» PROBLEM TO WORK ON: Print each entry word for word without images.

======== DATA SHOWN ========

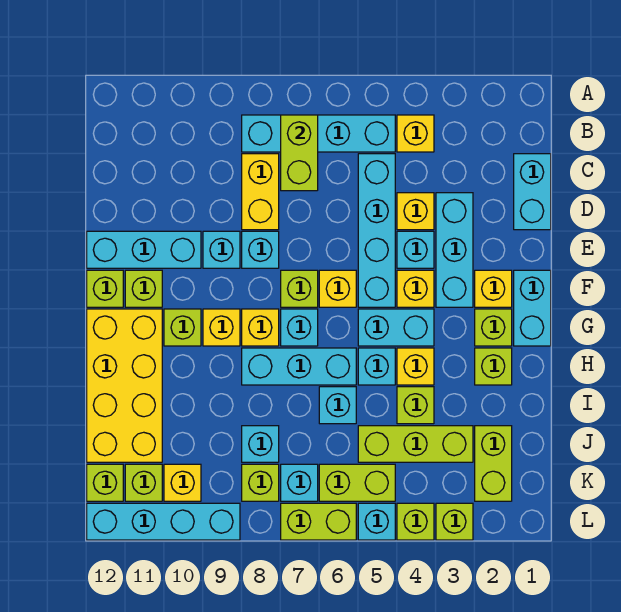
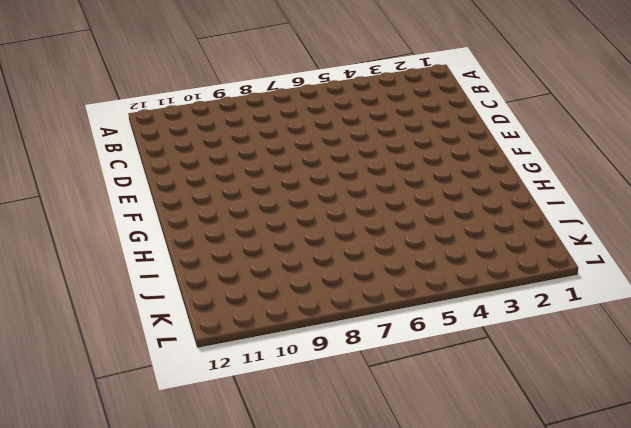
none -> yellow brick B4 level 1
none -> cyan brick B5:B8 level 1
none -> cyan brick C1:D1 level 1
none -> cyan brick C5:F5 level 1

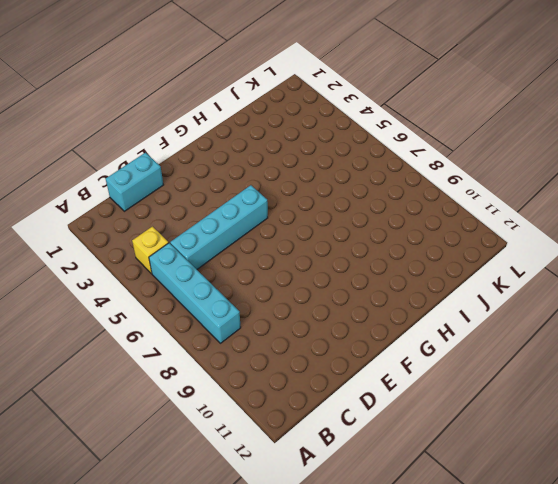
none -> yellow brick C8:D8 level 1
none -> cyan brick D3:F3 level 1
none -> yellow brick D4 level 1
none -> cyan brick E4 level 1

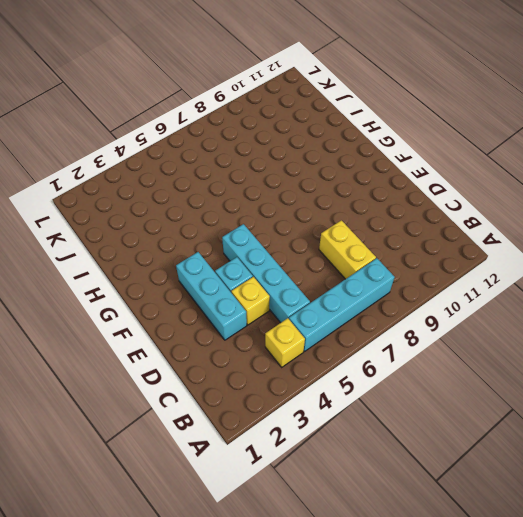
none -> cyan brick C1:D1 level 1
none -> cyan brick E8 level 1
none -> cyan brick E9 level 1
none -> cyan brick E10:E12 level 1

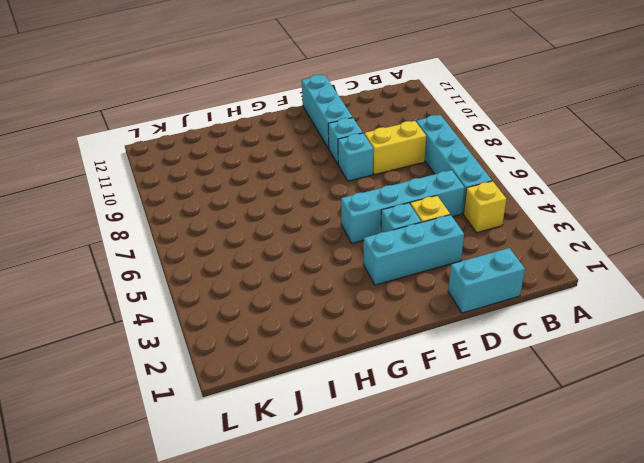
none -> cyan brick F1:G1 level 1
none -> yellow brick F2 level 1
none -> yellow brick F4 level 1
none -> yellow brick F6 level 1

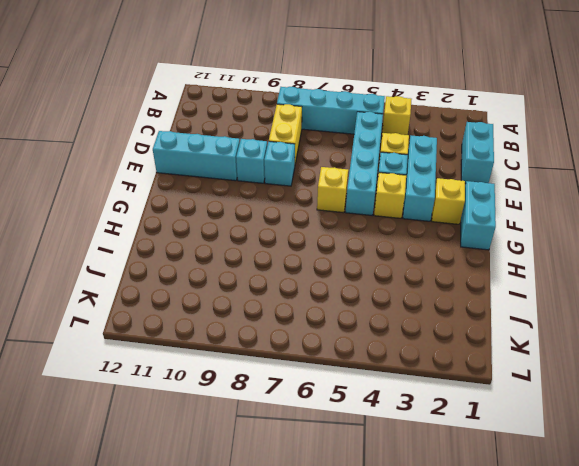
none -> lime brick F7 level 1
none -> lime brick F11 level 1
none -> lime brick F12 level 1
none -> lime brick G2 level 1

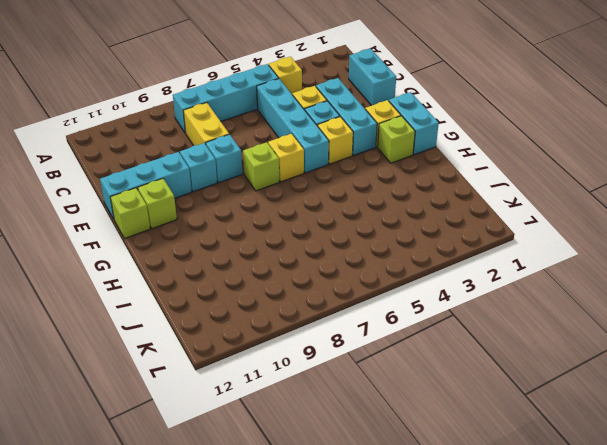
none -> cyan brick G4:G5 level 1
none -> cyan brick G7 level 1
none -> yellow brick G8 level 1
none -> yellow brick G9 level 1

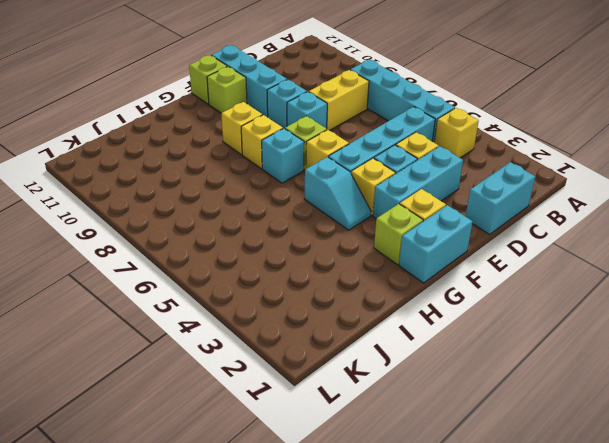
cyan slope G4:G5 level 1 top 5 -> cyan brick G4:G5 level 1
none -> lime brick G10 level 1
none -> yellow brick G11:J12 level 1
none -> lime brick H2 level 1
none -> yellow brick H4 level 1

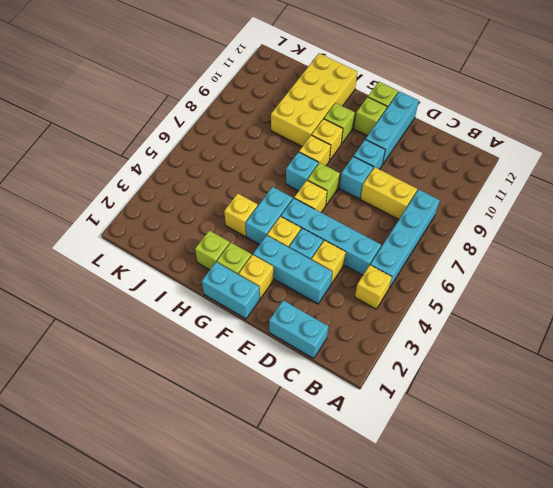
yellow brick H9:I12 level 1 -> yellow brick G11:J12 level 1
none -> cyan brick H5 level 1
none -> cyan brick H6:H8 level 1
none -> lime brick I4 level 1
none -> cyan brick I6 level 1

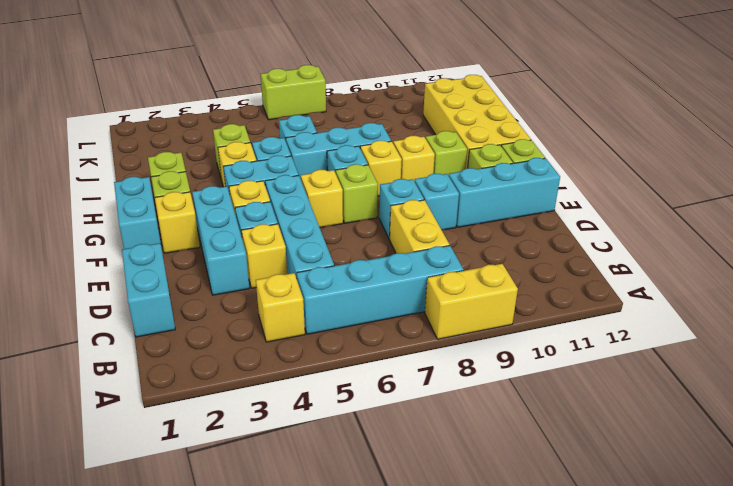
yellow brick A8:A9 level 1 -> none
none -> lime brick J2:K2 level 1
none -> lime brick J3:J5 level 1
none -> cyan brick J8 level 1
none -> lime brick K5:K6 level 1

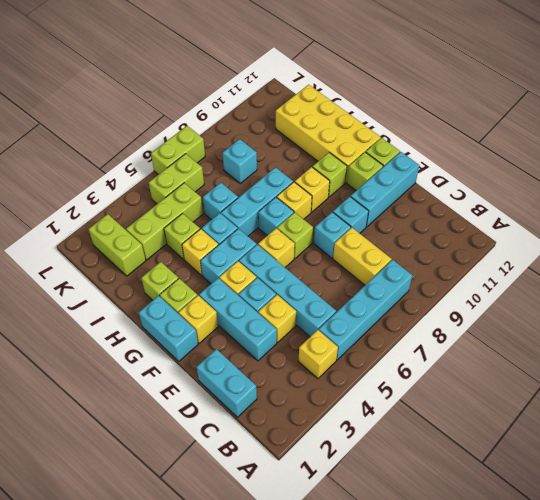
none -> cyan brick K7 level 1
none -> lime brick K8 level 1
none -> yellow brick K10 level 1
none -> lime brick K11 level 1

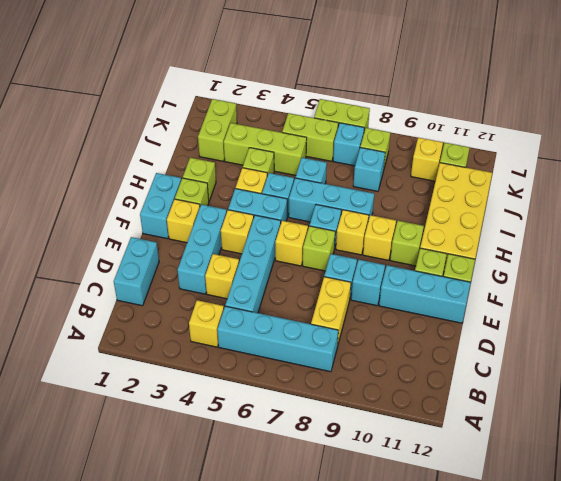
none -> cyan brick E4 level 1
none -> lime brick K12 level 1
none -> lime brick L3 level 1
none -> lime brick L4 level 1

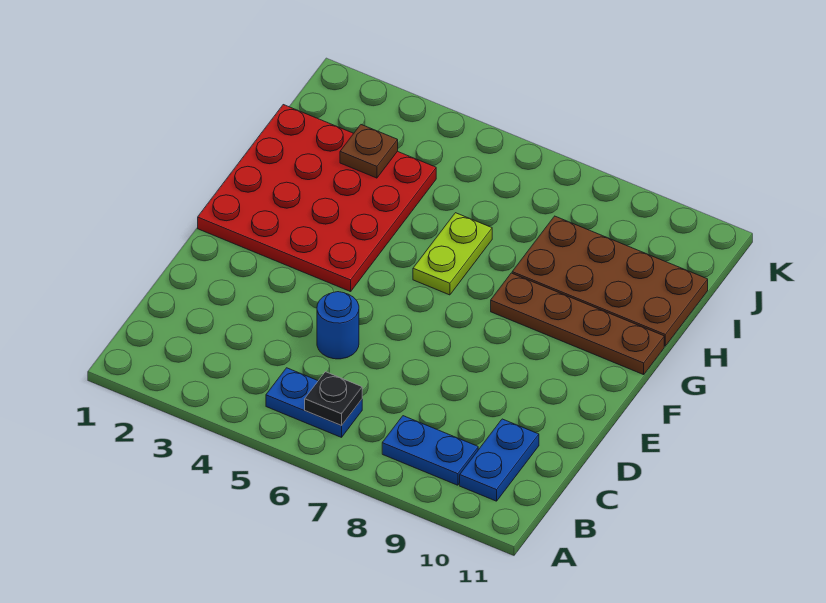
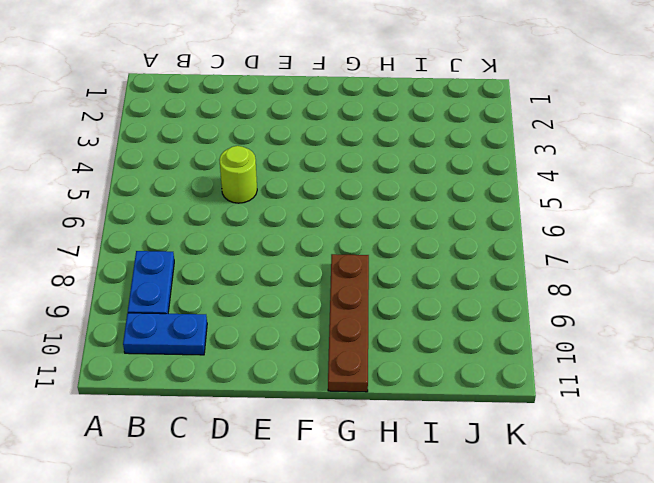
lime round brick D5 level 1 -> blue round brick D5 level 1
none -> blue plate B5:B6 level 1
none -> red plate F1:I4 level 1

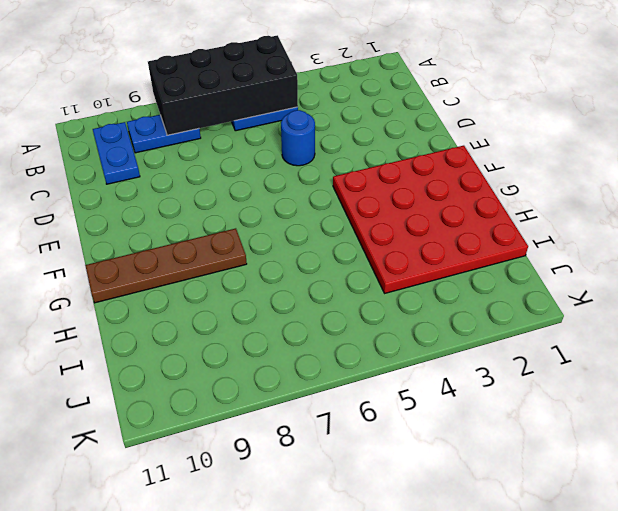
black brick A5:B8 level 2 -> black plate B6 level 2
none -> lime plate G6:H6 level 1
none -> brown plate H8:I11 level 1

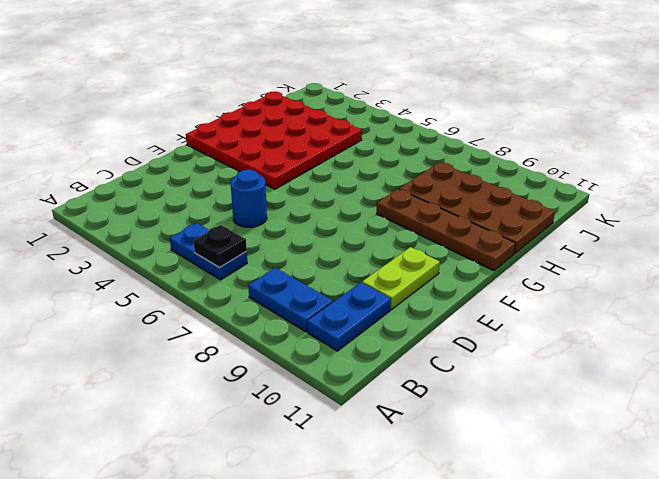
lime plate D10:E10 level 1 -> lime plate G6:H6 level 1
none -> brown plate I3 level 2

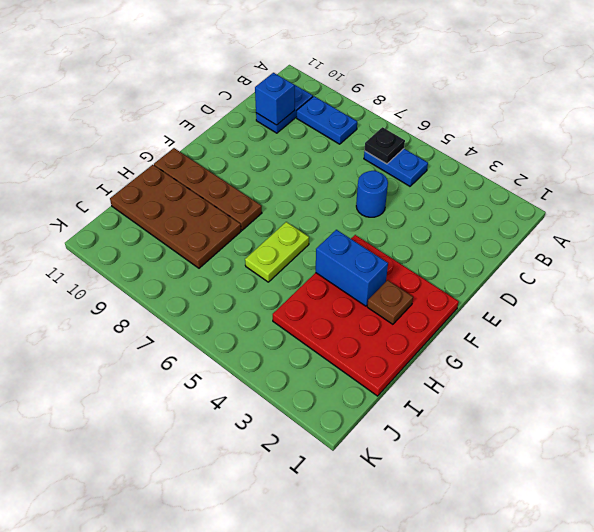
blue brick C10 level 2 -> none
brown plate G2 level 2 -> brown plate I3 level 2
blue brick G3:G4 level 2 -> none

========

» TASK ANSWER:
none -> yellow brick B4 level 1
none -> cyan brick B5:B8 level 1
none -> cyan brick C1:D1 level 1
none -> cyan brick C5:F5 level 1

none -> yellow brick C8:D8 level 1
none -> cyan brick D3:F3 level 1
none -> yellow brick D4 level 1
none -> cyan brick E4 level 1

none -> cyan brick C1:D1 level 1
none -> cyan brick E8 level 1
none -> cyan brick E9 level 1
none -> cyan brick E10:E12 level 1

none -> cyan brick F1:G1 level 1
none -> yellow brick F2 level 1
none -> yellow brick F4 level 1
none -> yellow brick F6 level 1

none -> lime brick F7 level 1
none -> lime brick F11 level 1
none -> lime brick F12 level 1
none -> lime brick G2 level 1

none -> cyan brick G4:G5 level 1
none -> cyan brick G7 level 1
none -> yellow brick G8 level 1
none -> yellow brick G9 level 1

cyan slope G4:G5 level 1 top 5 -> cyan brick G4:G5 level 1
none -> lime brick G10 level 1
none -> yellow brick G11:J12 level 1
none -> lime brick H2 level 1
none -> yellow brick H4 level 1

yellow brick H9:I12 level 1 -> yellow brick G11:J12 level 1
none -> cyan brick H5 level 1
none -> cyan brick H6:H8 level 1
none -> lime brick I4 level 1
none -> cyan brick I6 level 1

yellow brick A8:A9 level 1 -> none
none -> lime brick J2:K2 level 1
none -> lime brick J3:J5 level 1
none -> cyan brick J8 level 1
none -> lime brick K5:K6 level 1

none -> cyan brick K7 level 1
none -> lime brick K8 level 1
none -> yellow brick K10 level 1
none -> lime brick K11 level 1

none -> cyan brick E4 level 1
none -> lime brick K12 level 1
none -> lime brick L3 level 1
none -> lime brick L4 level 1

lime round brick D5 level 1 -> blue round brick D5 level 1
none -> blue plate B5:B6 level 1
none -> red plate F1:I4 level 1

black brick A5:B8 level 2 -> black plate B6 level 2
none -> lime plate G6:H6 level 1
none -> brown plate H8:I11 level 1

lime plate D10:E10 level 1 -> lime plate G6:H6 level 1
none -> brown plate I3 level 2

blue brick C10 level 2 -> none
brown plate G2 level 2 -> brown plate I3 level 2
blue brick G3:G4 level 2 -> none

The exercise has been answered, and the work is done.